↓↓↓
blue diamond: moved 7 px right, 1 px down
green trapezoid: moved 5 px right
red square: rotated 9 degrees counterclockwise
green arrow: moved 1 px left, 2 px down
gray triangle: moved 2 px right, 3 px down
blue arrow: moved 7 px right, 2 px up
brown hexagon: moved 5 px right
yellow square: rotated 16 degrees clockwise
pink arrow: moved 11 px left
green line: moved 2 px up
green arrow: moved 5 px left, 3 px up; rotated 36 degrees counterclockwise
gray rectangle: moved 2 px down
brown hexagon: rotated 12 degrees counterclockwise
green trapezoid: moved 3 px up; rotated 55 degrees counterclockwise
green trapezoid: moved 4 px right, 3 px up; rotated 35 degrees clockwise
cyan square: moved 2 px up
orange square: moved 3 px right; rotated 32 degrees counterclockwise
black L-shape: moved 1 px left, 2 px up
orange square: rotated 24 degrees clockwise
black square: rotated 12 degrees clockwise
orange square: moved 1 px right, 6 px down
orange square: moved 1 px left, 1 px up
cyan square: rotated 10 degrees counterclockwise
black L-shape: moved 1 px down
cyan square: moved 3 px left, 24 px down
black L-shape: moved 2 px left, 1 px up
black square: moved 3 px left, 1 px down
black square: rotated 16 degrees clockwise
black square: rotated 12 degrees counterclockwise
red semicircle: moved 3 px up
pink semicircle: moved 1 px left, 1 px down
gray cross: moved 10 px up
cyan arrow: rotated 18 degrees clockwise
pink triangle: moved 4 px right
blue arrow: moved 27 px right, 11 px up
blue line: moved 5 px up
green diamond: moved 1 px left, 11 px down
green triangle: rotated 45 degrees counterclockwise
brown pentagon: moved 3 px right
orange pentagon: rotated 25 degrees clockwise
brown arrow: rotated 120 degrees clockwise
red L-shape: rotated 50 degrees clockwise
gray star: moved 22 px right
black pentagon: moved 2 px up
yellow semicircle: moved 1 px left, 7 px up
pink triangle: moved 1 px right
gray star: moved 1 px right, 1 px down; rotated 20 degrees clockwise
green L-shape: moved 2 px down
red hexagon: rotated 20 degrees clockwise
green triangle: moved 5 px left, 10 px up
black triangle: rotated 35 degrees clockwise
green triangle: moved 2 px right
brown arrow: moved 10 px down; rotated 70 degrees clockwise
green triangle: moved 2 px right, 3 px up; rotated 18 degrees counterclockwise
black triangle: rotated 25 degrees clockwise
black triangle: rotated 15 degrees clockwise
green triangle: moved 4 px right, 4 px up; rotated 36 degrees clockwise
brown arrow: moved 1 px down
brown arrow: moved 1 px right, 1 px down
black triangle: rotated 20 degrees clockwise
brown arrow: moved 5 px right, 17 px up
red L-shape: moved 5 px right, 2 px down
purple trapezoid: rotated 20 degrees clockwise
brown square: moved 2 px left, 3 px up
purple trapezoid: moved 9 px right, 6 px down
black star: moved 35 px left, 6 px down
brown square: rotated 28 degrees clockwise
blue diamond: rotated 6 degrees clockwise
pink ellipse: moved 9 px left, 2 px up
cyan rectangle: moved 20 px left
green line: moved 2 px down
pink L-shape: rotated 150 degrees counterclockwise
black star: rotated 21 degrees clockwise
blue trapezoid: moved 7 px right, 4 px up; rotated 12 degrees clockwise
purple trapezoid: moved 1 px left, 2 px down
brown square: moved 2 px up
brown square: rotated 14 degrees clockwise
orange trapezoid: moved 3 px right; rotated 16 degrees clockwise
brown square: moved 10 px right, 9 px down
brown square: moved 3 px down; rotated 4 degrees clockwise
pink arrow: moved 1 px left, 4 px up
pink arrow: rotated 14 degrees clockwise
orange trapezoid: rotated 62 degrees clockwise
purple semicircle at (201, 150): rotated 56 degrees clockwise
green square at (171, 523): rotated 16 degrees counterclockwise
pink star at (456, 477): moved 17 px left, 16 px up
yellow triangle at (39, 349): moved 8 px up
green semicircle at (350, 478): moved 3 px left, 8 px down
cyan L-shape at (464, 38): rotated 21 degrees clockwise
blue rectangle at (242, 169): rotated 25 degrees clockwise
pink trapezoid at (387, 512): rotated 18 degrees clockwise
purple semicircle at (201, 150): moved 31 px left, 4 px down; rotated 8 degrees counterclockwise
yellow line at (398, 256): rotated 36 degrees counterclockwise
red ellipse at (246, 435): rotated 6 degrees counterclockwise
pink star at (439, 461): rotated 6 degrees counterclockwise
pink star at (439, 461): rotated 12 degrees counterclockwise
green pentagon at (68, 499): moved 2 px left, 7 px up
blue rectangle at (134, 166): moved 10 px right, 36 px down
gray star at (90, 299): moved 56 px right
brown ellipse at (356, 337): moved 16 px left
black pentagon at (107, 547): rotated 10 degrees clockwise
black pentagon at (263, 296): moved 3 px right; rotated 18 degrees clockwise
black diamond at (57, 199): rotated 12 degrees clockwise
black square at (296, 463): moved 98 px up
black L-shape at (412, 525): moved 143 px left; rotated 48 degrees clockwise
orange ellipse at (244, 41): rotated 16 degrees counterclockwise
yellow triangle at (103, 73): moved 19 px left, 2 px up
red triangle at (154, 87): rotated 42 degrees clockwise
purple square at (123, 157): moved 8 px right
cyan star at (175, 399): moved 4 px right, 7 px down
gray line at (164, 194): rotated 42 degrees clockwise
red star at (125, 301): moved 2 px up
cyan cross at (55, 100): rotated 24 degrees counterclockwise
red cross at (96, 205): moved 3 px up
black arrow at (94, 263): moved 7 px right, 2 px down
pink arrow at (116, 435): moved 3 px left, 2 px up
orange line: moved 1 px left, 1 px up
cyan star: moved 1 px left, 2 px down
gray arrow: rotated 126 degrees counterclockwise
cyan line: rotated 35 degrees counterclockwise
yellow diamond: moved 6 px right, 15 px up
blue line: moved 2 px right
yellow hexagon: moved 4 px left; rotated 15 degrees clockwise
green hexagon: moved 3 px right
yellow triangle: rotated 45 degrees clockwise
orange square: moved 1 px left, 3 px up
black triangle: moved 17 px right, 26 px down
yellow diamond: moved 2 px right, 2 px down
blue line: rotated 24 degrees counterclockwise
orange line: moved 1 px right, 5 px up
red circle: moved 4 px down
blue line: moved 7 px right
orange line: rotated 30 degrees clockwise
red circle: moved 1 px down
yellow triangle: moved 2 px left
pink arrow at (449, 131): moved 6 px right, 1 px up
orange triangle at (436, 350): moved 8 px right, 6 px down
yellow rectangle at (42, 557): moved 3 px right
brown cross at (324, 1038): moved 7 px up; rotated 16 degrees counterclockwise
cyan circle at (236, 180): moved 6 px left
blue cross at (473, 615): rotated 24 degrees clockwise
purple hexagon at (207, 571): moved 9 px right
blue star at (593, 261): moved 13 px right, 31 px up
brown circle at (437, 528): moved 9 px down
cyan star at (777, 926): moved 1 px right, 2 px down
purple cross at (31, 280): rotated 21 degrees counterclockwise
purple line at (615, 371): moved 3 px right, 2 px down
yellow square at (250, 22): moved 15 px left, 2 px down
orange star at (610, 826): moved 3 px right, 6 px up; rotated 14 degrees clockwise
↑↑↑
WHAT YOU ARE ASKED TO DO:
Rewrite all of the lines above, replacing every occurrence of "px" with "pixels" and leaving everything else unchanged.

RESPONSE:
blue diamond: moved 7 pixels right, 1 pixels down
green trapezoid: moved 5 pixels right
red square: rotated 9 degrees counterclockwise
green arrow: moved 1 pixels left, 2 pixels down
gray triangle: moved 2 pixels right, 3 pixels down
blue arrow: moved 7 pixels right, 2 pixels up
brown hexagon: moved 5 pixels right
yellow square: rotated 16 degrees clockwise
pink arrow: moved 11 pixels left
green line: moved 2 pixels up
green arrow: moved 5 pixels left, 3 pixels up; rotated 36 degrees counterclockwise
gray rectangle: moved 2 pixels down
brown hexagon: rotated 12 degrees counterclockwise
green trapezoid: moved 3 pixels up; rotated 55 degrees counterclockwise
green trapezoid: moved 4 pixels right, 3 pixels up; rotated 35 degrees clockwise
cyan square: moved 2 pixels up
orange square: moved 3 pixels right; rotated 32 degrees counterclockwise
black L-shape: moved 1 pixels left, 2 pixels up
orange square: rotated 24 degrees clockwise
black square: rotated 12 degrees clockwise
orange square: moved 1 pixels right, 6 pixels down
orange square: moved 1 pixels left, 1 pixels up
cyan square: rotated 10 degrees counterclockwise
black L-shape: moved 1 pixels down
cyan square: moved 3 pixels left, 24 pixels down
black L-shape: moved 2 pixels left, 1 pixels up
black square: moved 3 pixels left, 1 pixels down
black square: rotated 16 degrees clockwise
black square: rotated 12 degrees counterclockwise
red semicircle: moved 3 pixels up
pink semicircle: moved 1 pixels left, 1 pixels down
gray cross: moved 10 pixels up
cyan arrow: rotated 18 degrees clockwise
pink triangle: moved 4 pixels right
blue arrow: moved 27 pixels right, 11 pixels up
blue line: moved 5 pixels up
green diamond: moved 1 pixels left, 11 pixels down
green triangle: rotated 45 degrees counterclockwise
brown pentagon: moved 3 pixels right
orange pentagon: rotated 25 degrees clockwise
brown arrow: rotated 120 degrees clockwise
red L-shape: rotated 50 degrees clockwise
gray star: moved 22 pixels right
black pentagon: moved 2 pixels up
yellow semicircle: moved 1 pixels left, 7 pixels up
pink triangle: moved 1 pixels right
gray star: moved 1 pixels right, 1 pixels down; rotated 20 degrees clockwise
green L-shape: moved 2 pixels down
red hexagon: rotated 20 degrees clockwise
green triangle: moved 5 pixels left, 10 pixels up
black triangle: rotated 35 degrees clockwise
green triangle: moved 2 pixels right
brown arrow: moved 10 pixels down; rotated 70 degrees clockwise
green triangle: moved 2 pixels right, 3 pixels up; rotated 18 degrees counterclockwise
black triangle: rotated 25 degrees clockwise
black triangle: rotated 15 degrees clockwise
green triangle: moved 4 pixels right, 4 pixels up; rotated 36 degrees clockwise
brown arrow: moved 1 pixels down
brown arrow: moved 1 pixels right, 1 pixels down
black triangle: rotated 20 degrees clockwise
brown arrow: moved 5 pixels right, 17 pixels up
red L-shape: moved 5 pixels right, 2 pixels down
purple trapezoid: rotated 20 degrees clockwise
brown square: moved 2 pixels left, 3 pixels up
purple trapezoid: moved 9 pixels right, 6 pixels down
black star: moved 35 pixels left, 6 pixels down
brown square: rotated 28 degrees clockwise
blue diamond: rotated 6 degrees clockwise
pink ellipse: moved 9 pixels left, 2 pixels up
cyan rectangle: moved 20 pixels left
green line: moved 2 pixels down
pink L-shape: rotated 150 degrees counterclockwise
black star: rotated 21 degrees clockwise
blue trapezoid: moved 7 pixels right, 4 pixels up; rotated 12 degrees clockwise
purple trapezoid: moved 1 pixels left, 2 pixels down
brown square: moved 2 pixels up
brown square: rotated 14 degrees clockwise
orange trapezoid: moved 3 pixels right; rotated 16 degrees clockwise
brown square: moved 10 pixels right, 9 pixels down
brown square: moved 3 pixels down; rotated 4 degrees clockwise
pink arrow: moved 1 pixels left, 4 pixels up
pink arrow: rotated 14 degrees clockwise
orange trapezoid: rotated 62 degrees clockwise
purple semicircle at (201, 150): rotated 56 degrees clockwise
green square at (171, 523): rotated 16 degrees counterclockwise
pink star at (456, 477): moved 17 pixels left, 16 pixels up
yellow triangle at (39, 349): moved 8 pixels up
green semicircle at (350, 478): moved 3 pixels left, 8 pixels down
cyan L-shape at (464, 38): rotated 21 degrees clockwise
blue rectangle at (242, 169): rotated 25 degrees clockwise
pink trapezoid at (387, 512): rotated 18 degrees clockwise
purple semicircle at (201, 150): moved 31 pixels left, 4 pixels down; rotated 8 degrees counterclockwise
yellow line at (398, 256): rotated 36 degrees counterclockwise
red ellipse at (246, 435): rotated 6 degrees counterclockwise
pink star at (439, 461): rotated 6 degrees counterclockwise
pink star at (439, 461): rotated 12 degrees counterclockwise
green pentagon at (68, 499): moved 2 pixels left, 7 pixels up
blue rectangle at (134, 166): moved 10 pixels right, 36 pixels down
gray star at (90, 299): moved 56 pixels right
brown ellipse at (356, 337): moved 16 pixels left
black pentagon at (107, 547): rotated 10 degrees clockwise
black pentagon at (263, 296): moved 3 pixels right; rotated 18 degrees clockwise
black diamond at (57, 199): rotated 12 degrees clockwise
black square at (296, 463): moved 98 pixels up
black L-shape at (412, 525): moved 143 pixels left; rotated 48 degrees clockwise
orange ellipse at (244, 41): rotated 16 degrees counterclockwise
yellow triangle at (103, 73): moved 19 pixels left, 2 pixels up
red triangle at (154, 87): rotated 42 degrees clockwise
purple square at (123, 157): moved 8 pixels right
cyan star at (175, 399): moved 4 pixels right, 7 pixels down
gray line at (164, 194): rotated 42 degrees clockwise
red star at (125, 301): moved 2 pixels up
cyan cross at (55, 100): rotated 24 degrees counterclockwise
red cross at (96, 205): moved 3 pixels up
black arrow at (94, 263): moved 7 pixels right, 2 pixels down
pink arrow at (116, 435): moved 3 pixels left, 2 pixels up
orange line: moved 1 pixels left, 1 pixels up
cyan star: moved 1 pixels left, 2 pixels down
gray arrow: rotated 126 degrees counterclockwise
cyan line: rotated 35 degrees counterclockwise
yellow diamond: moved 6 pixels right, 15 pixels up
blue line: moved 2 pixels right
yellow hexagon: moved 4 pixels left; rotated 15 degrees clockwise
green hexagon: moved 3 pixels right
yellow triangle: rotated 45 degrees clockwise
orange square: moved 1 pixels left, 3 pixels up
black triangle: moved 17 pixels right, 26 pixels down
yellow diamond: moved 2 pixels right, 2 pixels down
blue line: rotated 24 degrees counterclockwise
orange line: moved 1 pixels right, 5 pixels up
red circle: moved 4 pixels down
blue line: moved 7 pixels right
orange line: rotated 30 degrees clockwise
red circle: moved 1 pixels down
yellow triangle: moved 2 pixels left
pink arrow at (449, 131): moved 6 pixels right, 1 pixels up
orange triangle at (436, 350): moved 8 pixels right, 6 pixels down
yellow rectangle at (42, 557): moved 3 pixels right
brown cross at (324, 1038): moved 7 pixels up; rotated 16 degrees counterclockwise
cyan circle at (236, 180): moved 6 pixels left
blue cross at (473, 615): rotated 24 degrees clockwise
purple hexagon at (207, 571): moved 9 pixels right
blue star at (593, 261): moved 13 pixels right, 31 pixels up
brown circle at (437, 528): moved 9 pixels down
cyan star at (777, 926): moved 1 pixels right, 2 pixels down
purple cross at (31, 280): rotated 21 degrees counterclockwise
purple line at (615, 371): moved 3 pixels right, 2 pixels down
yellow square at (250, 22): moved 15 pixels left, 2 pixels down
orange star at (610, 826): moved 3 pixels right, 6 pixels up; rotated 14 degrees clockwise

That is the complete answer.